## HOW TO COMPLETE THIS TASK
When you reach the line with "brown eraser: 3 -> 1" in the listing below, transcribe it and each line after it up to and including the line with "turquoise watering can: 1 -> 3", exactly and with nothing else.

## DATASET CONTENT

+ + + + +

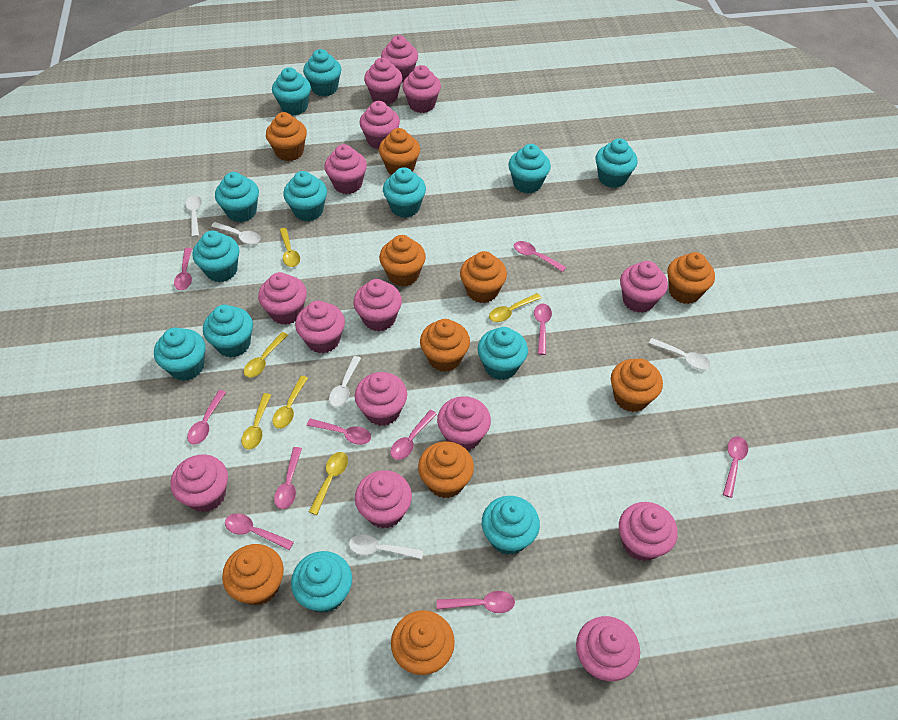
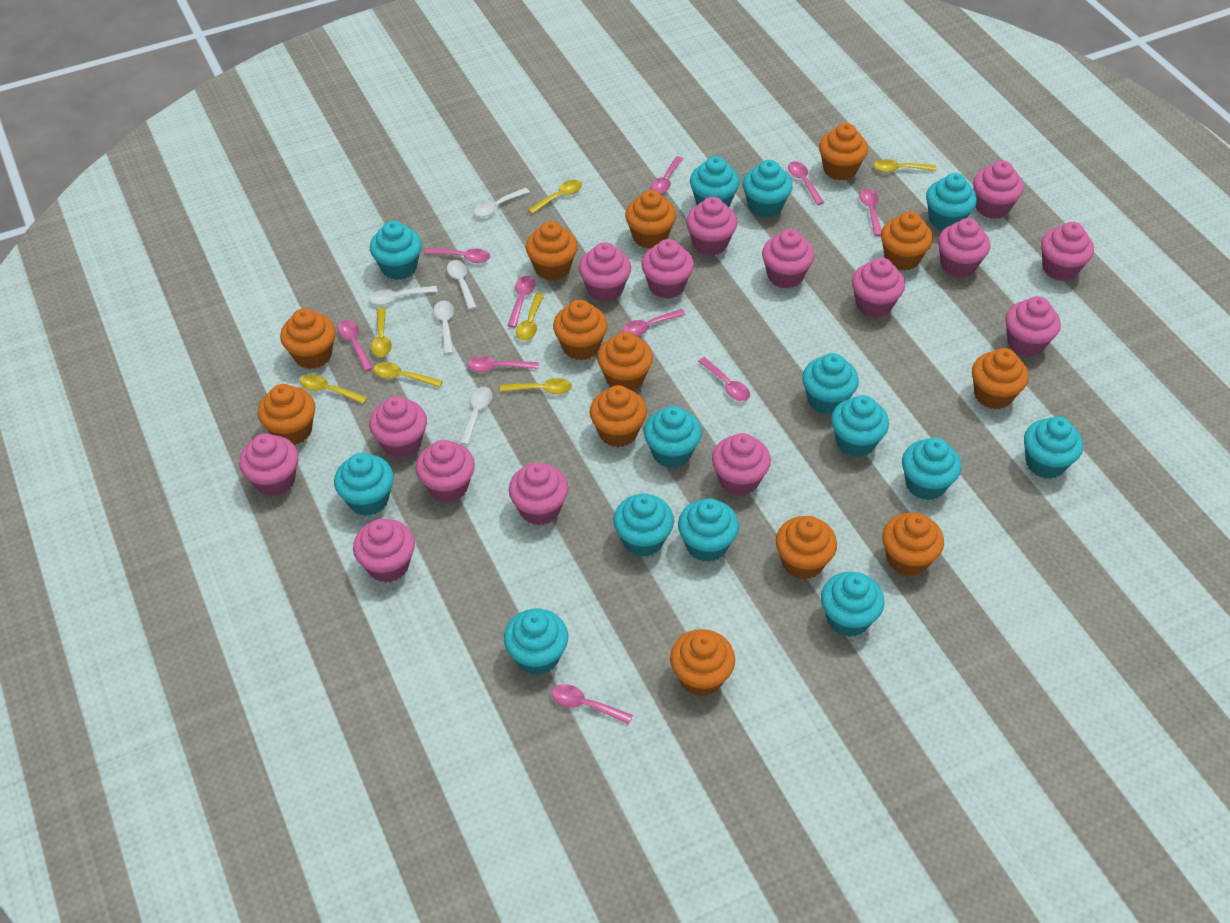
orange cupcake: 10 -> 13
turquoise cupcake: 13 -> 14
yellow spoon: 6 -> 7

+ + + + +

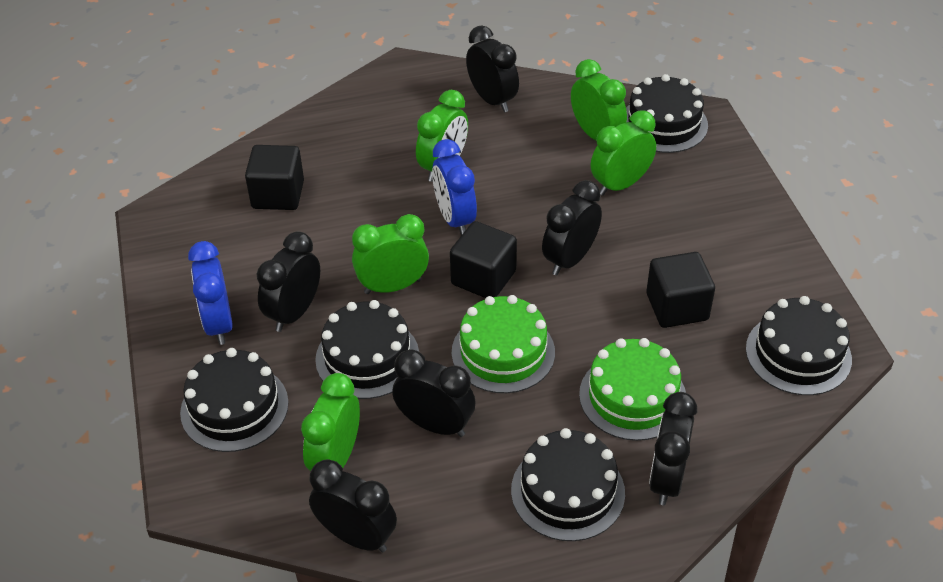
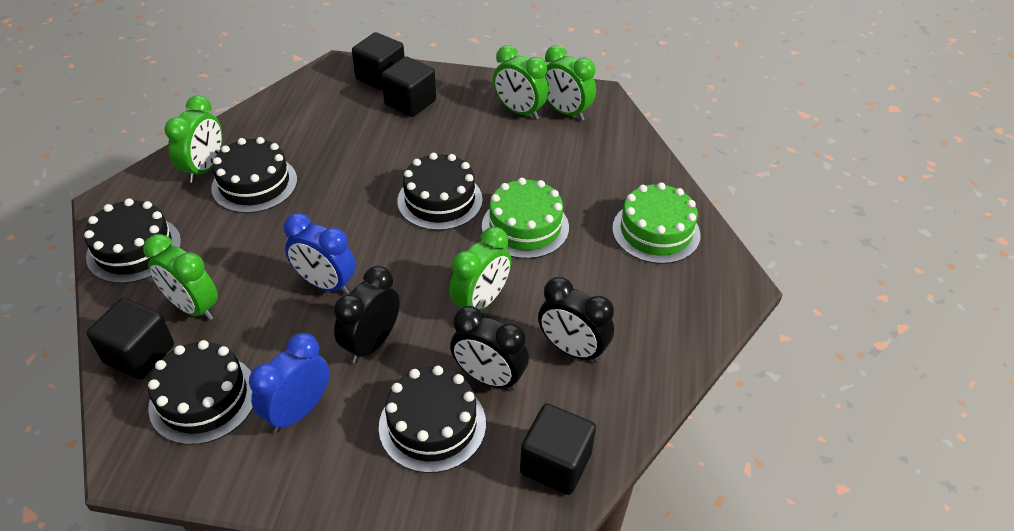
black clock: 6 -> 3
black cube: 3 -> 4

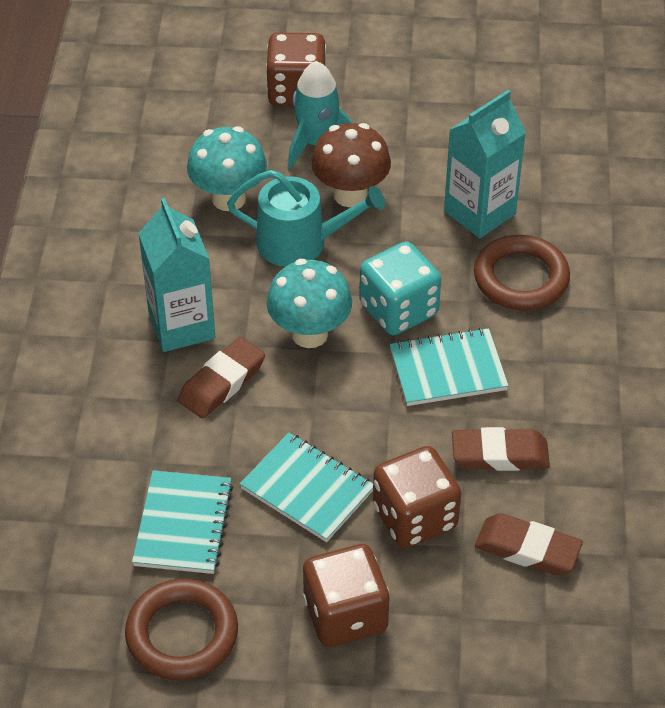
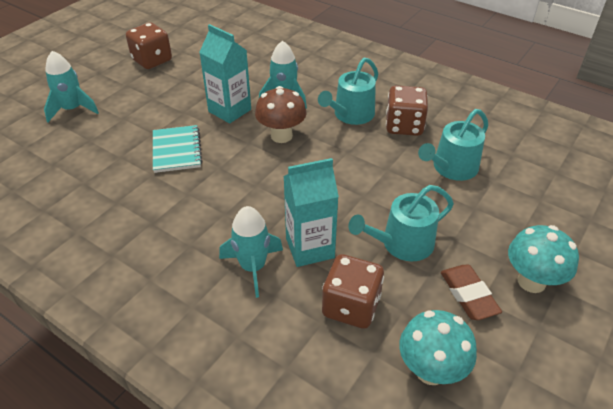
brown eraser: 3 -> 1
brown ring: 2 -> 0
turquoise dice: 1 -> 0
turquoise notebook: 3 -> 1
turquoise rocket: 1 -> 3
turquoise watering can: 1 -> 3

+ + + + +

## RESULT FOR THIS EXERCISE
brown eraser: 3 -> 1
brown ring: 2 -> 0
turquoise dice: 1 -> 0
turquoise notebook: 3 -> 1
turquoise rocket: 1 -> 3
turquoise watering can: 1 -> 3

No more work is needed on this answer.